Transcribe every entry word for word, but skip the images.

--- Data excerpts ---

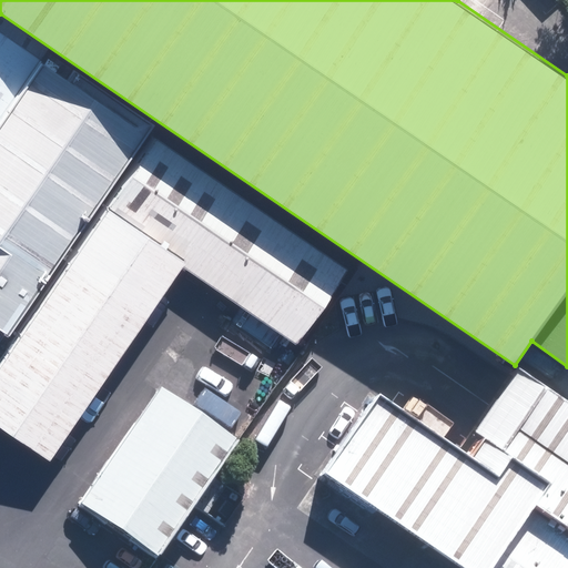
[(0,121),(44,57),(0,26),(0,121)]
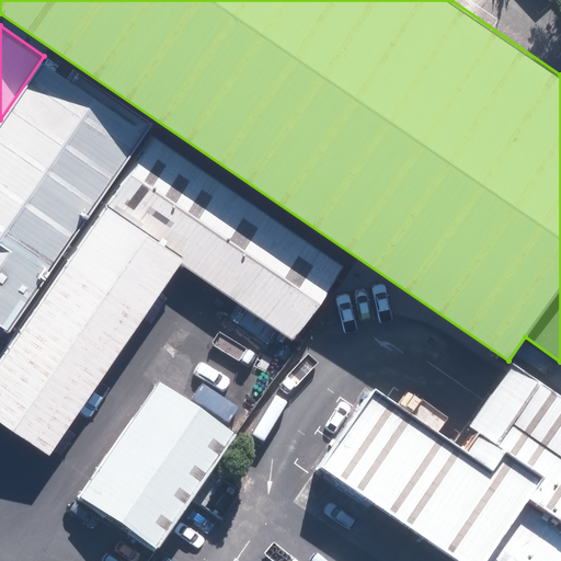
[(0,119),(0,332),(6,336),(150,128),(44,56),(0,119)]
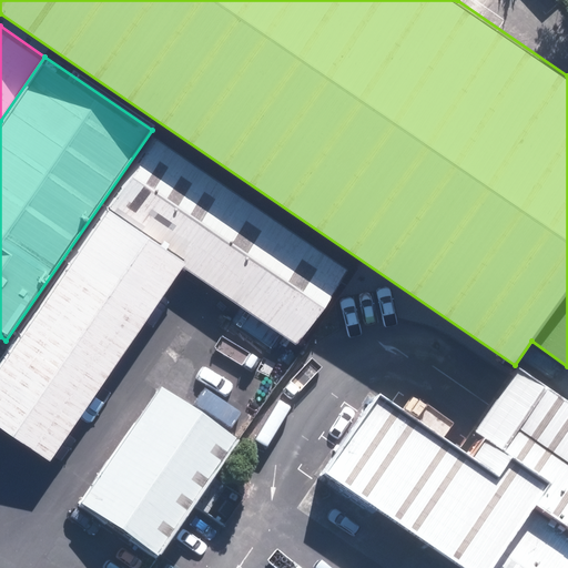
[(343,261),(152,130),(6,341),(0,348),(0,438),(47,469),(176,281),(280,352),(343,261)]
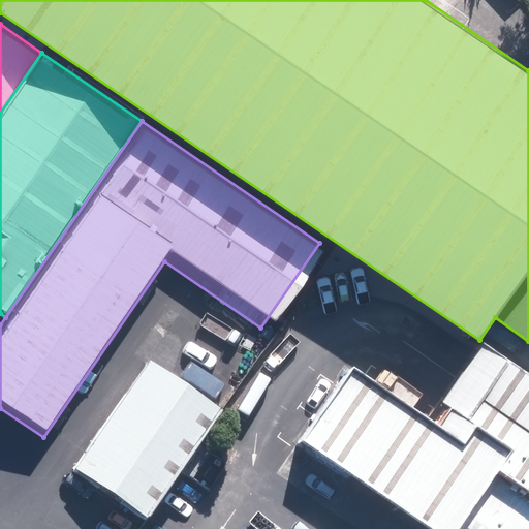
[(354,369),(304,443),(429,528),(528,528),(528,373),(483,342),(430,421),(354,369)]
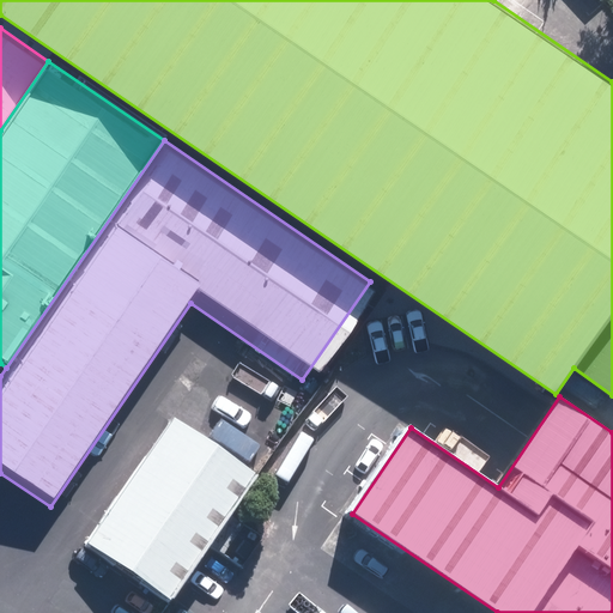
[(167,612),(250,492),(157,429),(70,554),(155,612),(167,612)]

---

Your solution:
[(0,121),(44,57),(0,26),(0,121)]
[(0,119),(0,332),(6,336),(150,128),(44,56),(0,119)]
[(343,261),(152,130),(6,341),(0,348),(0,438),(47,469),(176,281),(280,352),(343,261)]
[(354,369),(304,443),(429,528),(528,528),(528,373),(483,342),(430,421),(354,369)]
[(167,612),(250,492),(157,429),(70,554),(155,612),(167,612)]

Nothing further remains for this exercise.